A single number is the answer here: how many lines of the entries contain "moved"?
-- Opening Marker --
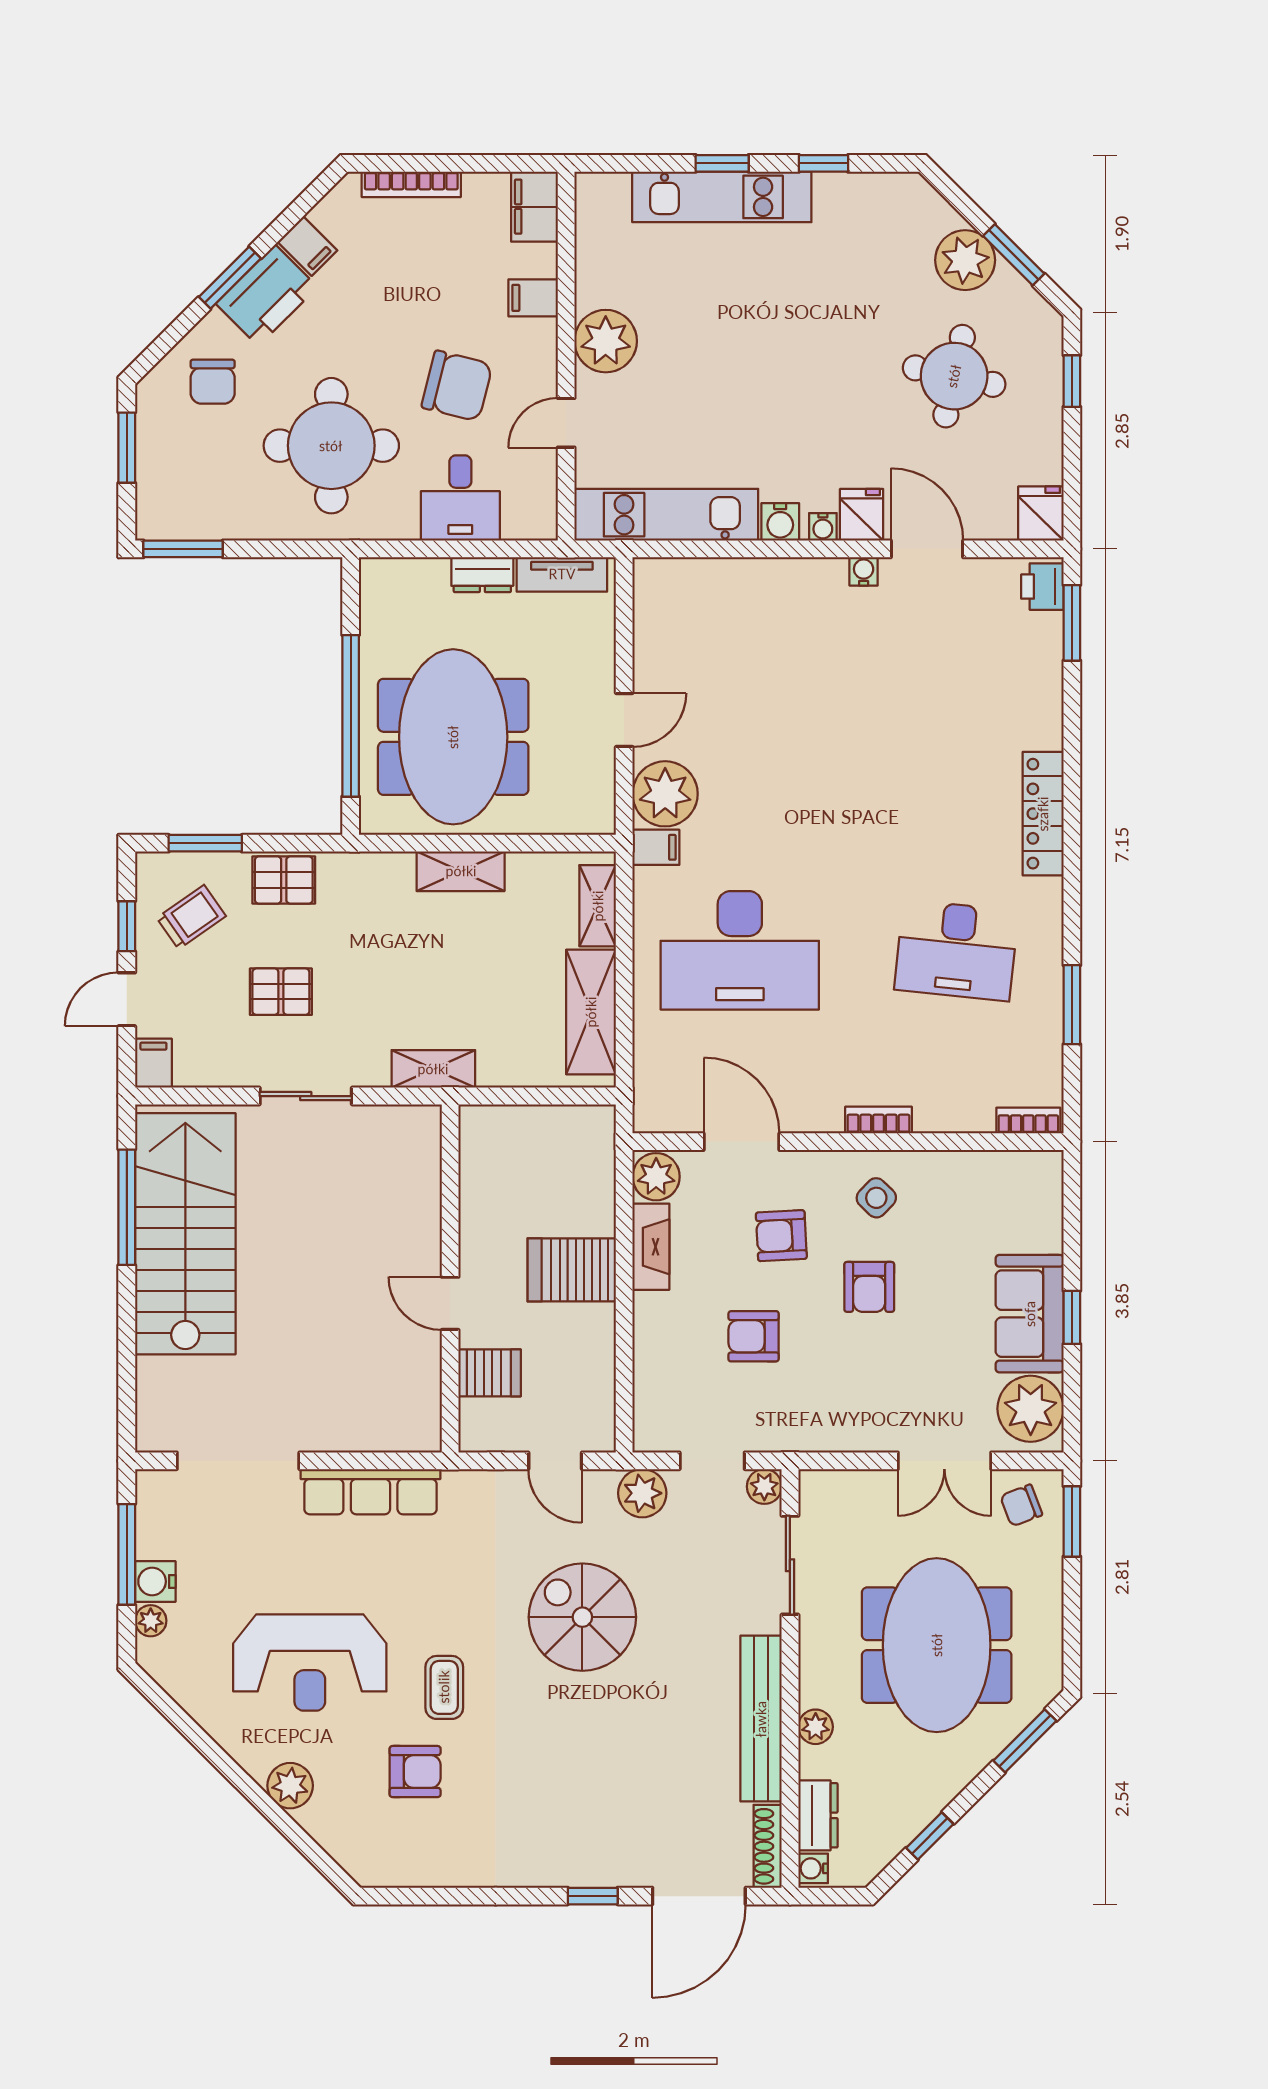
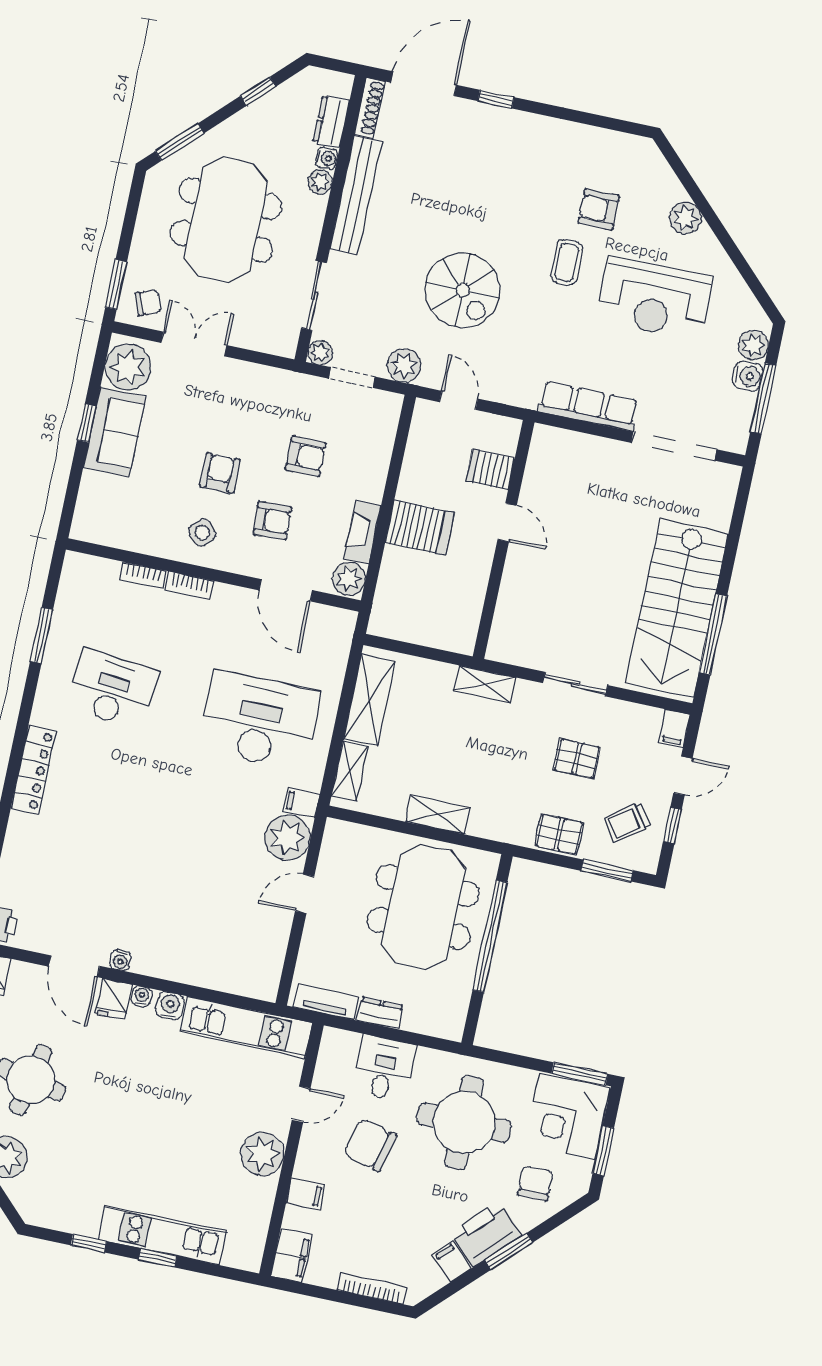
corner desk: (188, 485) -> (567, 1117), added
bookcase: (1028, 1121) -> (143, 575), moved
plant: (151, 1621) -> (753, 345), width x1.38, depth x1.38
reception desk: (310, 1663) -> (654, 299), turned 180
water cooler: (813, 1868) -> (327, 158), moved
-- Closing Marker --
» Result below
2